### Data excerpt
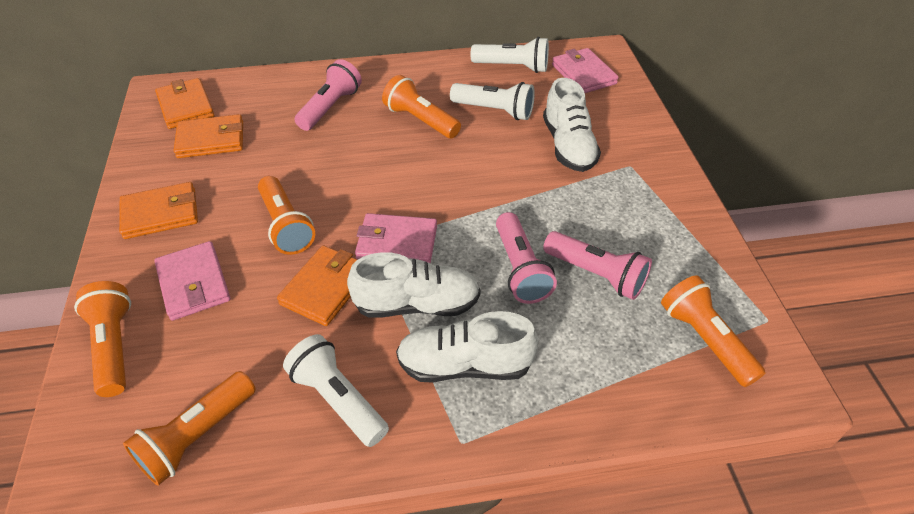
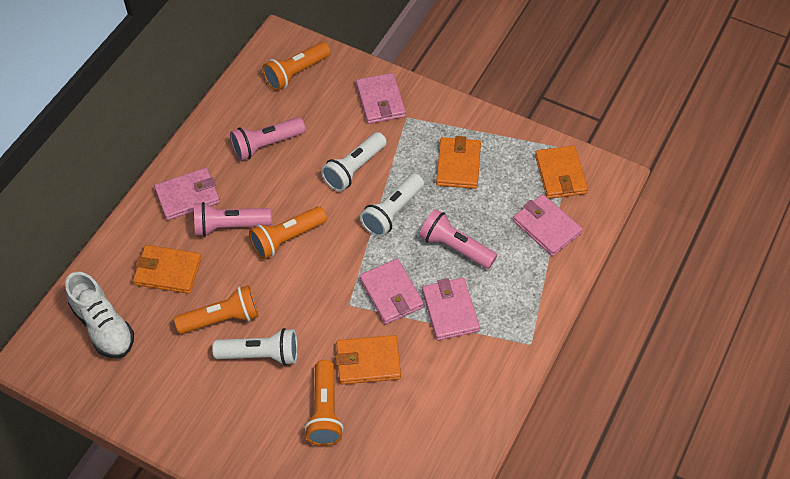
orange flashlight: 5 -> 4
pink wallet: 3 -> 5
white shoe: 3 -> 1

### Exercise requirements
Repeat the data exactly. Pictures should not appear.

### Solution to the exercise
orange flashlight: 5 -> 4
pink wallet: 3 -> 5
white shoe: 3 -> 1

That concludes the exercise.